MATERIAL SHOWN:
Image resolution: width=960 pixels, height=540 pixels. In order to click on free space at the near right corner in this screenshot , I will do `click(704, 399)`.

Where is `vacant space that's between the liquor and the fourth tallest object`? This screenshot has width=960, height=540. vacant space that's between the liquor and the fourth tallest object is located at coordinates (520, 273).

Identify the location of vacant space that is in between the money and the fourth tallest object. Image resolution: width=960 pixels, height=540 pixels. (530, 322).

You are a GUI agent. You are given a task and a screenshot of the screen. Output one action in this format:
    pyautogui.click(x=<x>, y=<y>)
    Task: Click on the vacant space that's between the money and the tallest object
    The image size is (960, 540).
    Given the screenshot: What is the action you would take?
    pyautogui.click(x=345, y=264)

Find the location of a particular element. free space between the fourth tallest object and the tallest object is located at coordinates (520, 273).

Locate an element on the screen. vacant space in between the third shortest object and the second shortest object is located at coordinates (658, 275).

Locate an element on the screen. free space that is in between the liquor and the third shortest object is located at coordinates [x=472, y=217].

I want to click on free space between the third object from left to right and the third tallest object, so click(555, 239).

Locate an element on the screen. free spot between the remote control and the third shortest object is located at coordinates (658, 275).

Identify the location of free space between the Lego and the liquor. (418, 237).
--
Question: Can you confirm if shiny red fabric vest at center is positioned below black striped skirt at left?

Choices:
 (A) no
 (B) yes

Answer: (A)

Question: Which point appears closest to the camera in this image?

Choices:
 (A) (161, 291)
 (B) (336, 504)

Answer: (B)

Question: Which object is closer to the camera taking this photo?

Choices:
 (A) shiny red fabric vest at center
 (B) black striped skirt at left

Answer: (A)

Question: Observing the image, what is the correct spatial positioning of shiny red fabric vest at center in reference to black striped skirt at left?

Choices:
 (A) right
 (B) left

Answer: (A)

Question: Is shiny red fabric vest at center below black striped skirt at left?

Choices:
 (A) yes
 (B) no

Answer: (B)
==
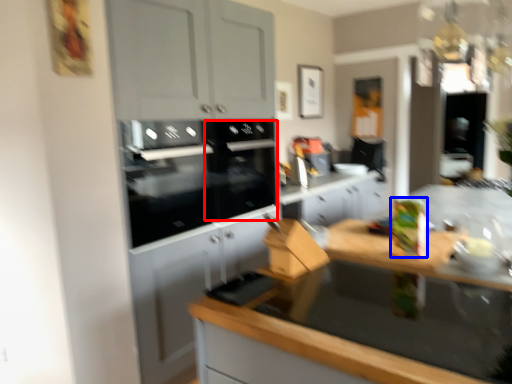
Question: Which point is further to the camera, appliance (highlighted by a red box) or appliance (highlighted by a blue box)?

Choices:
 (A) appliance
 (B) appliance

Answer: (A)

WORK TASK:
Can you rewrite the part of the records that opens with the line containing "I want to click" and closes with the line containing "Locate an element on the screen. free spot" as a JSON list of strings, one string per line, with blank lines left out?

EXERCISE ANSWER:
[
  "I want to click on free space between the third object from left to right and the third tallest object, so click(555, 239).",
  "Locate an element on the screen. free spot between the remote control and the third shortest object is located at coordinates (658, 275)."
]